• **Aim**
Could you recast the entries as a numbered list, covering only the part that runs from the start of the entries through the line containing "44: (216, 197)", with blank lines dropped and the pictures left out?

• **Data to process**
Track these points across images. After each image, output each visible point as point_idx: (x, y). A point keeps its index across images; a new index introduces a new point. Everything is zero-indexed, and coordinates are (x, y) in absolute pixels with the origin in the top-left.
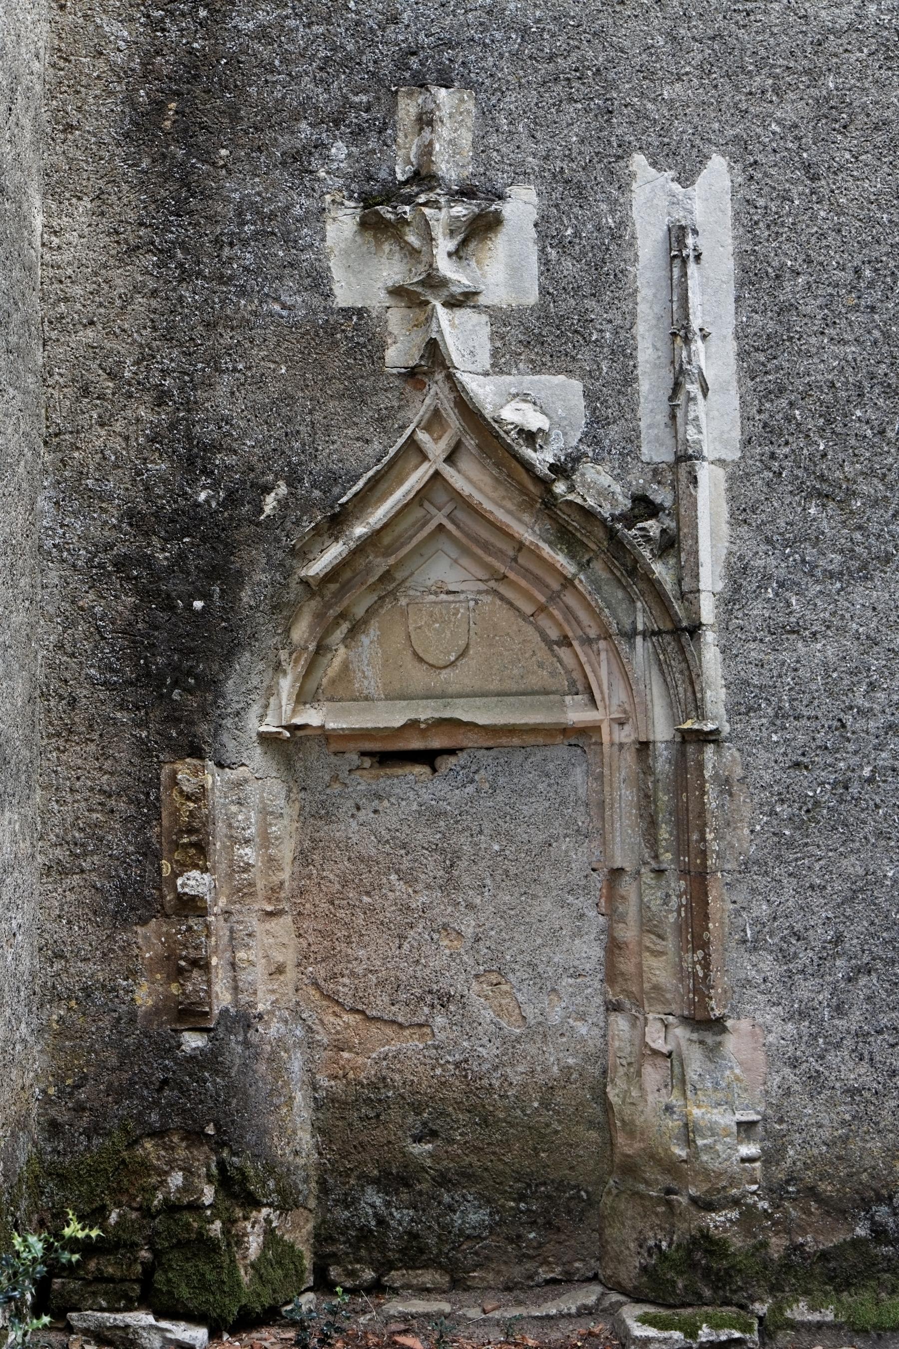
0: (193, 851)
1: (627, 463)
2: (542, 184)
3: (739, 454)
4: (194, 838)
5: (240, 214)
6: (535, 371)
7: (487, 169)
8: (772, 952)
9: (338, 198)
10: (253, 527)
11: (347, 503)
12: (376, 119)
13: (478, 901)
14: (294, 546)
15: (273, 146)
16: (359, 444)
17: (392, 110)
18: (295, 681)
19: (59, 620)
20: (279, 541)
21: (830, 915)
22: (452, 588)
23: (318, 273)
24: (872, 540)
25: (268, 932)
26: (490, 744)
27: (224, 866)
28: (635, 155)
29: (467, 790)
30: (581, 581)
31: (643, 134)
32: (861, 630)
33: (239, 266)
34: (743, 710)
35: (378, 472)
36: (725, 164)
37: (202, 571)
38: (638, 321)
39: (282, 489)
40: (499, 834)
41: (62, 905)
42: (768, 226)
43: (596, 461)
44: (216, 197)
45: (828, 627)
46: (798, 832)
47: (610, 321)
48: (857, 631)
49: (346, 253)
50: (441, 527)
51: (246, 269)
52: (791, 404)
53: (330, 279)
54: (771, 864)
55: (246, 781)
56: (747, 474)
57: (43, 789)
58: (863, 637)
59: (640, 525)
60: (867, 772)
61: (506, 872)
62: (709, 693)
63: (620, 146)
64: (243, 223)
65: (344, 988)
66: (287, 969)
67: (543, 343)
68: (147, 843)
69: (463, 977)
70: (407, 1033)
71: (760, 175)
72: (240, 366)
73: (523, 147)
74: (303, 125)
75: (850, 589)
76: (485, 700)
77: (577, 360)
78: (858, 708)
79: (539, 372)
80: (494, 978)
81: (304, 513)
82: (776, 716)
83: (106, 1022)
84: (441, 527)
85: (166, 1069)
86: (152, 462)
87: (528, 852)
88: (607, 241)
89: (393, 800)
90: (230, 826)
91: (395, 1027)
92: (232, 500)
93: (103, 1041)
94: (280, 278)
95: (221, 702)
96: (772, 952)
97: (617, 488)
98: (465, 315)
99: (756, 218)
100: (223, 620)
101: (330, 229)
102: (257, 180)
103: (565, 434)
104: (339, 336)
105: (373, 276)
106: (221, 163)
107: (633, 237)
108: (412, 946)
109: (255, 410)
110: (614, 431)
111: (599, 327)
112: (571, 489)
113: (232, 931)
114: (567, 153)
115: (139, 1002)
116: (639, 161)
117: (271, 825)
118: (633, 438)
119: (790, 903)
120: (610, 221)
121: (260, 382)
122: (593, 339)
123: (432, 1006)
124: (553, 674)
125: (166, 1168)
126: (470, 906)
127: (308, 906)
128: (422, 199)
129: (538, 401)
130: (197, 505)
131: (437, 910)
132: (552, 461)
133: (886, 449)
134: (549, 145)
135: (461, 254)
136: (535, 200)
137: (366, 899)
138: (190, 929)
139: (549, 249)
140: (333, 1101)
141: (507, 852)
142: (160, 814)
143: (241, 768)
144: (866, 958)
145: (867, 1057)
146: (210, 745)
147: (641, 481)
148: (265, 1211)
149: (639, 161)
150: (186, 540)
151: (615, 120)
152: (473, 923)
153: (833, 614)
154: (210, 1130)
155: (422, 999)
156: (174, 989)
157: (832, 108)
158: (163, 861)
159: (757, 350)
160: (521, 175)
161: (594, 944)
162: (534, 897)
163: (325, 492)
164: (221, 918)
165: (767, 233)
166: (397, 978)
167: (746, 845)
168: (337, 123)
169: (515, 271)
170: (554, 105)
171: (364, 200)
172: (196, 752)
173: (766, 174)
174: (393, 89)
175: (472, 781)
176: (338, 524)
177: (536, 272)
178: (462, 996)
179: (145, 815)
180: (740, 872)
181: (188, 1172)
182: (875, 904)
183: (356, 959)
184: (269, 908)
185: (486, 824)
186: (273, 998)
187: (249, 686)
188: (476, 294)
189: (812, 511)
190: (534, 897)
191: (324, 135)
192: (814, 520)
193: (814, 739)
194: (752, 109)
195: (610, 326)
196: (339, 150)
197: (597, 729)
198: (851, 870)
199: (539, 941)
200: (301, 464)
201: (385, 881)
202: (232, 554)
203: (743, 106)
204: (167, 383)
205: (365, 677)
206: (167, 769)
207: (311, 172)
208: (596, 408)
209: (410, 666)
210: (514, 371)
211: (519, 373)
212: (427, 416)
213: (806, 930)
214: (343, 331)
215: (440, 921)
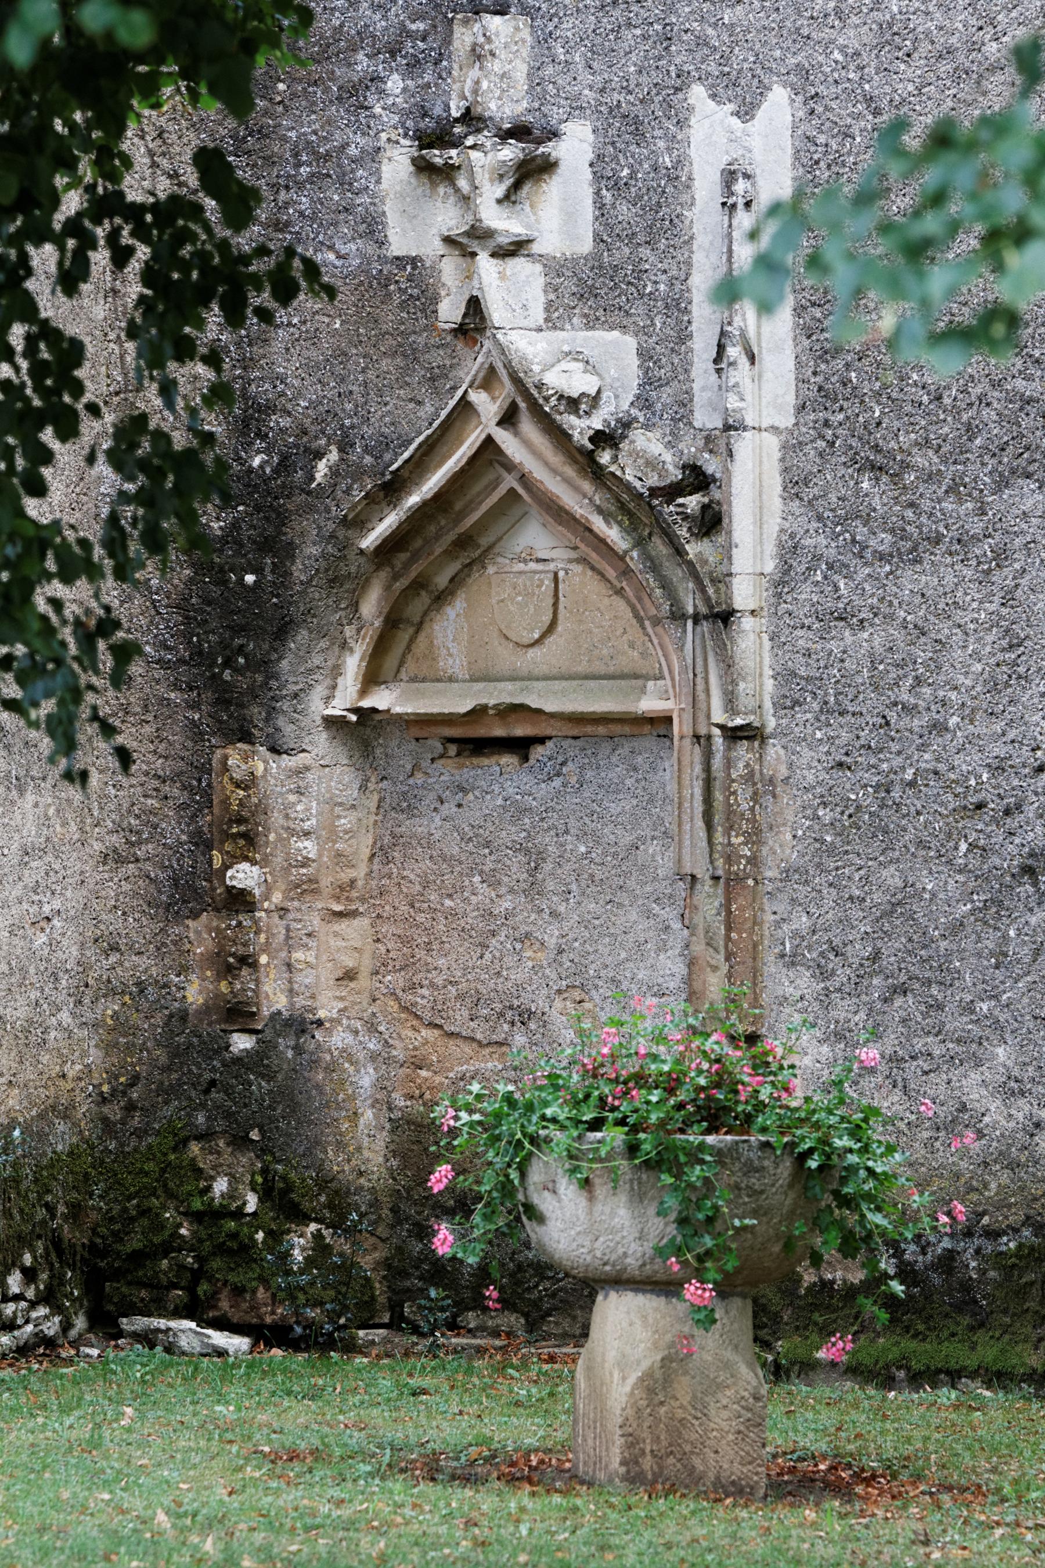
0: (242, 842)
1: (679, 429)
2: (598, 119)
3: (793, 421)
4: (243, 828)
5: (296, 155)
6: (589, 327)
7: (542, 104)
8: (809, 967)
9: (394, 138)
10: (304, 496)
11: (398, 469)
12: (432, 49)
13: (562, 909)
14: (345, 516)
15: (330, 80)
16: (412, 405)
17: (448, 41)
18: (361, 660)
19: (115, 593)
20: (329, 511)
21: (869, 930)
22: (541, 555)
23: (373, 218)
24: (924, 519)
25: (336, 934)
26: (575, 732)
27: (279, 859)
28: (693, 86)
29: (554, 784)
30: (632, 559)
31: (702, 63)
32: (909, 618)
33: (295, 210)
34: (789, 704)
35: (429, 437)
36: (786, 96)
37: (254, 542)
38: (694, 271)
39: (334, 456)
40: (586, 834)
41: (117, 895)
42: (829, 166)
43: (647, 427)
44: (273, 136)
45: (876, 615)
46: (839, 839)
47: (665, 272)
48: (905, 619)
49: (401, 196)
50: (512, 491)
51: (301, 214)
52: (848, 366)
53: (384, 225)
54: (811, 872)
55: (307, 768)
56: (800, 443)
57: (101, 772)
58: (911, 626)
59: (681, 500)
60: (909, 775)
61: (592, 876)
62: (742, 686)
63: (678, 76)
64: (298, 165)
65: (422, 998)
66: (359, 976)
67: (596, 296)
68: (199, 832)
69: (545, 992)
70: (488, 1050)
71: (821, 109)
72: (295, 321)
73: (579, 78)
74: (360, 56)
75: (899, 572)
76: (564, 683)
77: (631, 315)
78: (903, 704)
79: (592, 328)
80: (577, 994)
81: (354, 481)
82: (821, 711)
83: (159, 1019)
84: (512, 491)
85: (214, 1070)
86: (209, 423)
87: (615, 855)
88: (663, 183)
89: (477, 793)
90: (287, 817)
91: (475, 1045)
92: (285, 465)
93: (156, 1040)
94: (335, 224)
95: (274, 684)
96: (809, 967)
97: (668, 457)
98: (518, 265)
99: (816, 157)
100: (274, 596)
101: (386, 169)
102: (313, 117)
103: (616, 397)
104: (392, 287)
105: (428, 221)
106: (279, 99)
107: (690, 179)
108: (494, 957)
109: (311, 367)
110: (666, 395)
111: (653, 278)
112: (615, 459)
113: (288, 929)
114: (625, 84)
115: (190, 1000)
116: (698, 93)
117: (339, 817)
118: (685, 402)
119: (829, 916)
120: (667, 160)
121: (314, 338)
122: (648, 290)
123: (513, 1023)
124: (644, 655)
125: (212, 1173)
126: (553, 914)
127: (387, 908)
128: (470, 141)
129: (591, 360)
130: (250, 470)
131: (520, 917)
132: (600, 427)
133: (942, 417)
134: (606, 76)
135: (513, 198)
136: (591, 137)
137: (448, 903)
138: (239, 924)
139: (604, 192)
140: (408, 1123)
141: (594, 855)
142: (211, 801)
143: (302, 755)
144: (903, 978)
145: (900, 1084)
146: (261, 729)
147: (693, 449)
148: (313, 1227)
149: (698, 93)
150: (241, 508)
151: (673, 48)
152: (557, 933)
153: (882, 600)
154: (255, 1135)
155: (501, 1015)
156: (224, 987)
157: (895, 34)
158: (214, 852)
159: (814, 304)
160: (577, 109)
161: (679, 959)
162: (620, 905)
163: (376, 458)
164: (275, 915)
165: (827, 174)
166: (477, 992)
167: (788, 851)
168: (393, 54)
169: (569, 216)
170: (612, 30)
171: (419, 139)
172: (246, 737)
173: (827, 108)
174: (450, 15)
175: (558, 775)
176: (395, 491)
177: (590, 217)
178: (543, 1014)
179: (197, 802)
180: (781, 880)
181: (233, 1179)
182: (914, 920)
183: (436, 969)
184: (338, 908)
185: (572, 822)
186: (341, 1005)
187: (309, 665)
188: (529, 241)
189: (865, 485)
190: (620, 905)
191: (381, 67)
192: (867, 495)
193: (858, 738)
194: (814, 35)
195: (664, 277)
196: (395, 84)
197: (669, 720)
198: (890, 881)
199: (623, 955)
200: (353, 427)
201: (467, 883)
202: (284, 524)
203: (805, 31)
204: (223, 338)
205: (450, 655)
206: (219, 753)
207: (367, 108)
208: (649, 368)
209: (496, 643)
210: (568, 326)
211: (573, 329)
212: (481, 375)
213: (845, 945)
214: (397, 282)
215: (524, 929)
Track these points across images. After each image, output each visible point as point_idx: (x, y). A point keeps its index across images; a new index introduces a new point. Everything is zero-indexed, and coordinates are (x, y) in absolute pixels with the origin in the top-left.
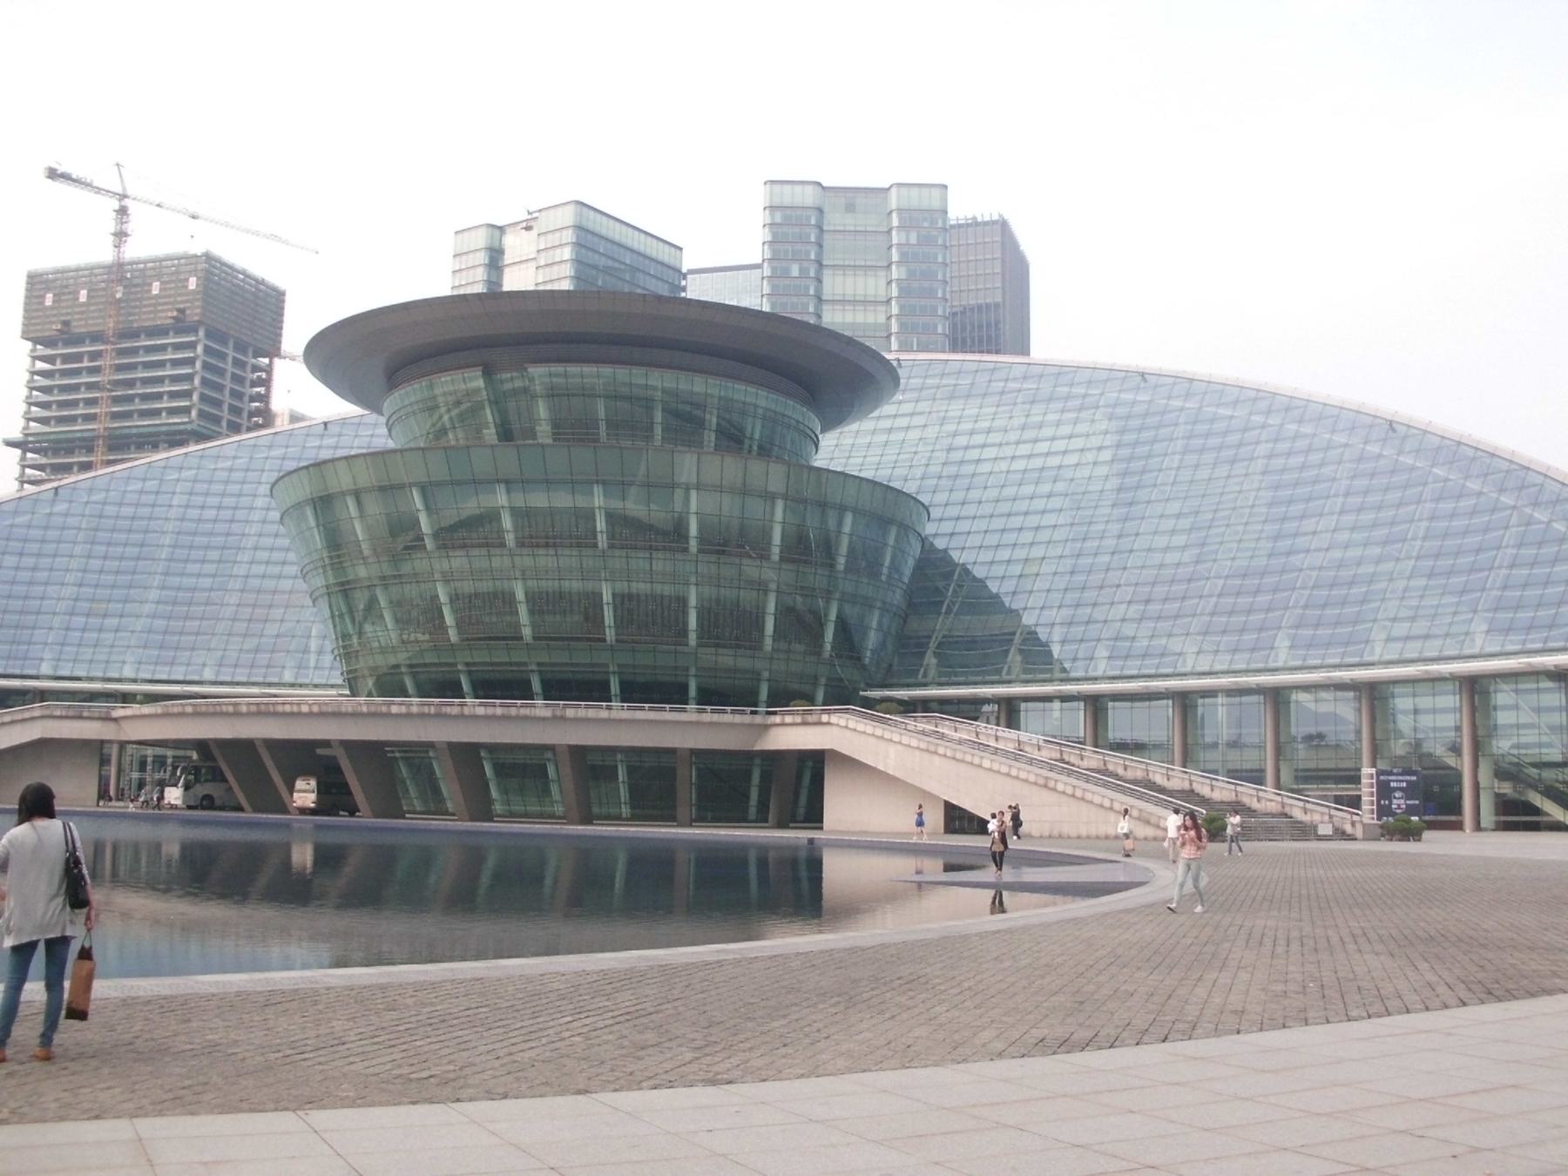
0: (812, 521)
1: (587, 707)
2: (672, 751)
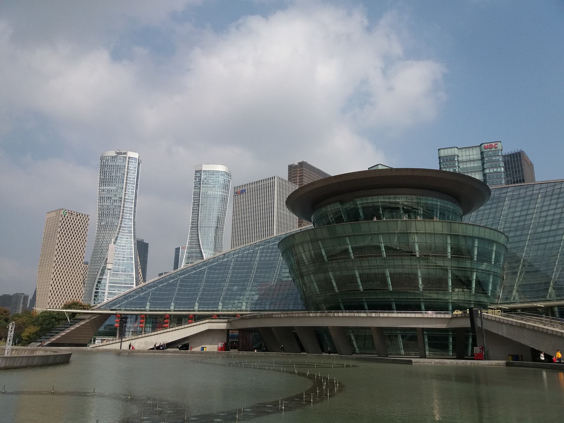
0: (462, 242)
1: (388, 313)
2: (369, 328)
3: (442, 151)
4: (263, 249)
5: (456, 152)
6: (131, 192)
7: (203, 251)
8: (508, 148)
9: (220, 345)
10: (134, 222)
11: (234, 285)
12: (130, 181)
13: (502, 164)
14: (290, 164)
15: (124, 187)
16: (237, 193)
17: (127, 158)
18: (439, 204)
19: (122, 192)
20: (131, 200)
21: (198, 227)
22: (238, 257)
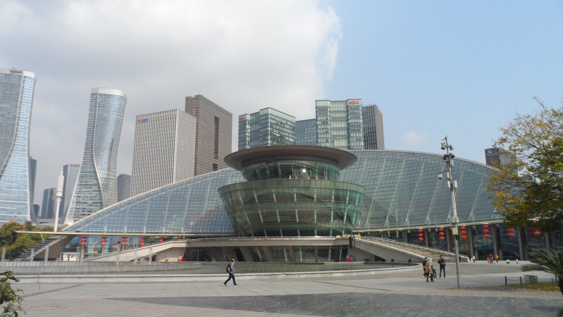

• **Correct answer**
1. Track these points across images. After each image, output each visible point as point_idx: (x, y). A point keeps its index across images; a new index introduces a new point. Everything is zero-indexed, and coordinates are (x, y) in absolute pixels with the origin in the top-left.
2. 0: (193, 851)
3. 1: (627, 463)
4. 2: (542, 184)
5. 3: (739, 454)
6. 4: (194, 838)
7. 5: (240, 214)
8. 6: (535, 371)
9. 7: (487, 169)
10. 8: (772, 952)
11. 9: (338, 198)
12. 10: (253, 527)
13. 11: (347, 503)
14. 12: (376, 119)
15. 13: (478, 901)
16. 14: (294, 546)
17. 15: (273, 146)
18. 16: (359, 444)
19. 17: (392, 110)
20. 18: (295, 681)
21. 19: (59, 620)
22. 20: (279, 541)
23. 21: (830, 915)
24. 22: (452, 588)
25. 23: (318, 273)
26. 24: (872, 540)
27. 25: (268, 932)
28. 26: (490, 744)
29. 27: (224, 866)
30. 28: (635, 155)
31. 29: (467, 790)
32. 30: (581, 581)
33. 31: (643, 134)
34. 32: (861, 630)
35. 33: (239, 266)
36. 34: (743, 710)
37. 35: (378, 472)
38. 36: (725, 164)
39. 37: (202, 571)
40. 38: (638, 321)
41. 39: (282, 489)
42. 40: (499, 834)
43. 41: (62, 905)
44. 42: (768, 226)
45. 43: (596, 461)
46. 44: (216, 197)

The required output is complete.